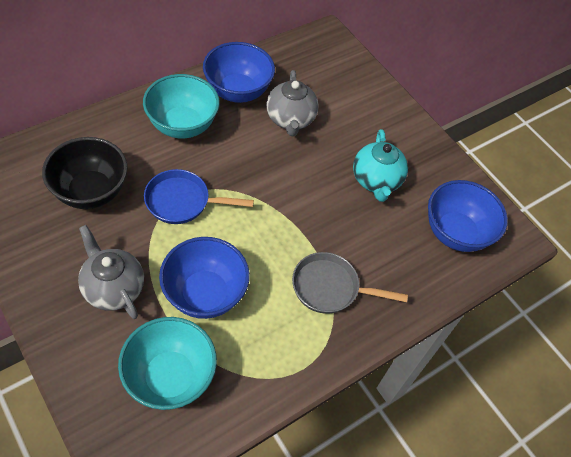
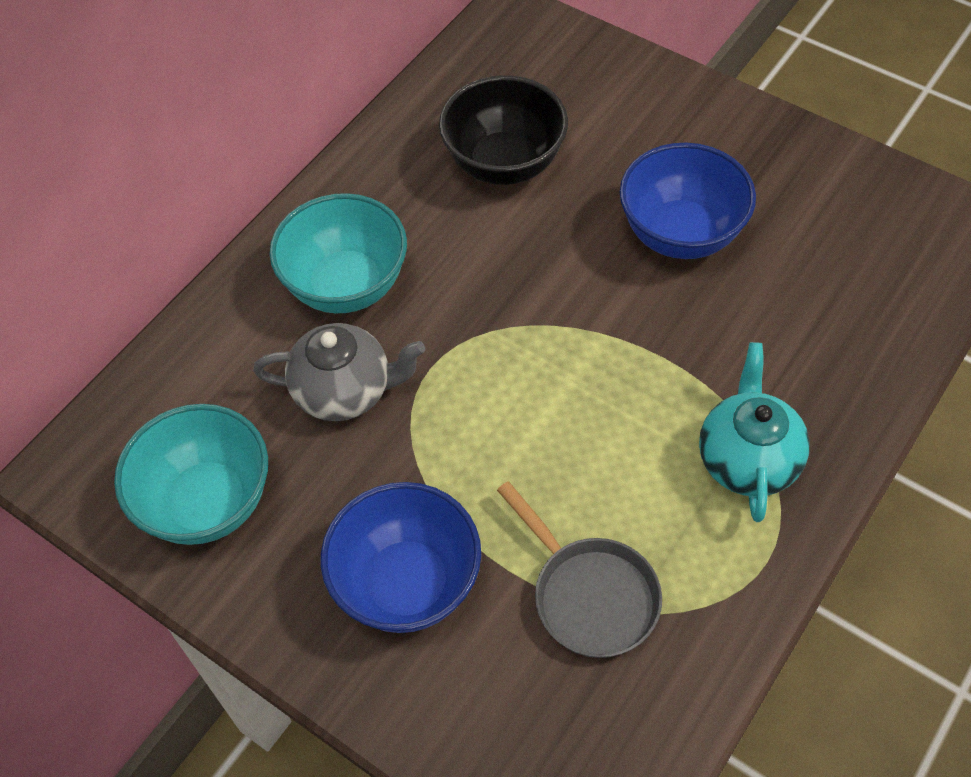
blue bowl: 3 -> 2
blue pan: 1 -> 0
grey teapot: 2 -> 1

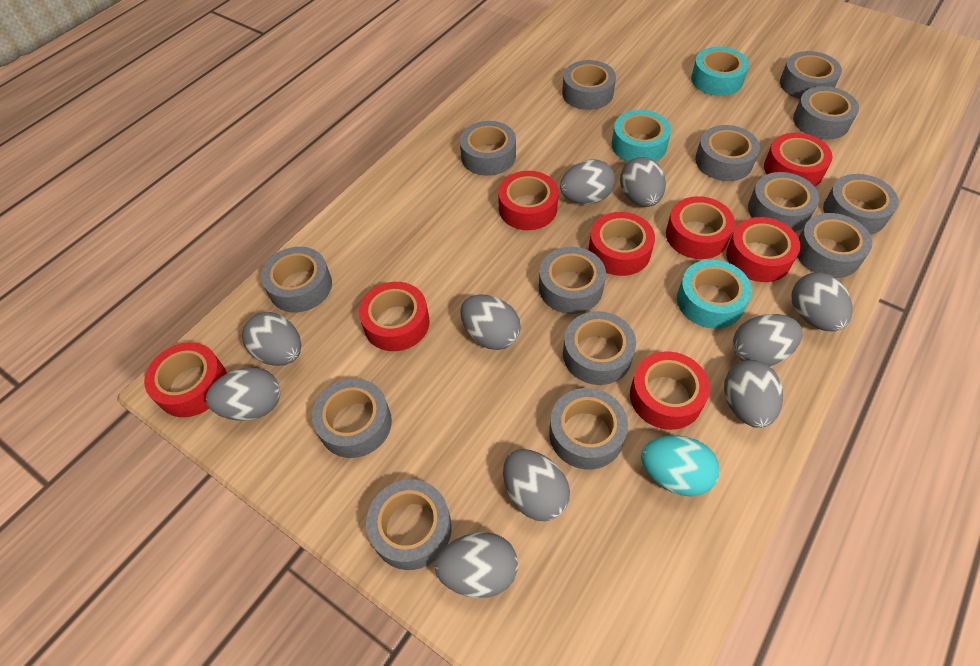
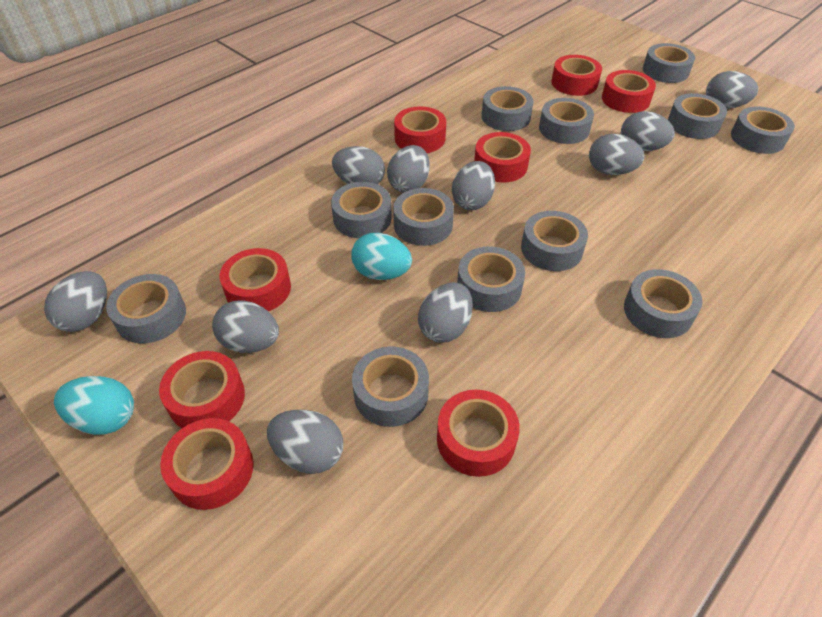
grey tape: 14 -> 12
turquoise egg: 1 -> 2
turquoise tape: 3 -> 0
****
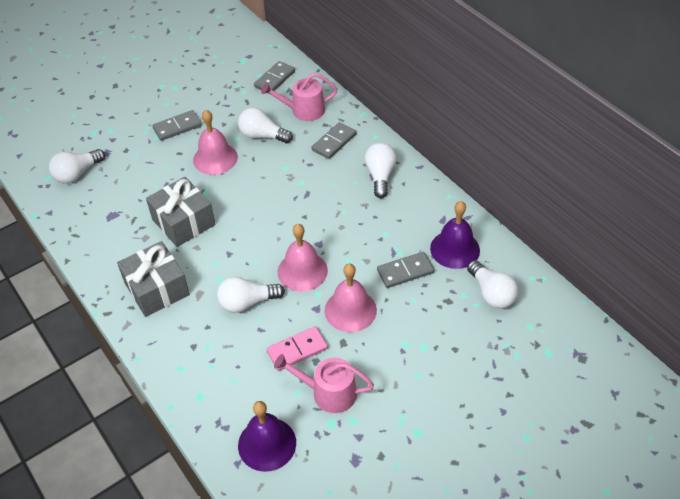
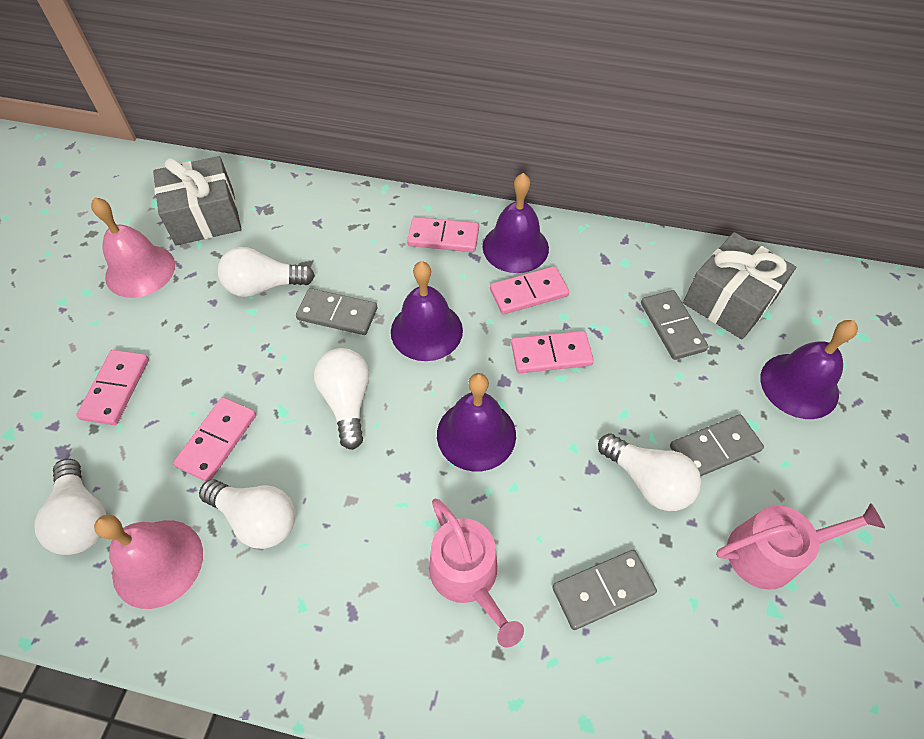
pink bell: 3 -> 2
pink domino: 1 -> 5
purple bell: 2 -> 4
****
Only the lines above from the one with "blue bowl: 3 -> 2" to the one with "turquoise tape: 3 -> 0" should be printed, both included and exactly as written; no picture belongs in the copy.

**Answer space**.
blue bowl: 3 -> 2
blue pan: 1 -> 0
grey teapot: 2 -> 1

grey tape: 14 -> 12
turquoise egg: 1 -> 2
turquoise tape: 3 -> 0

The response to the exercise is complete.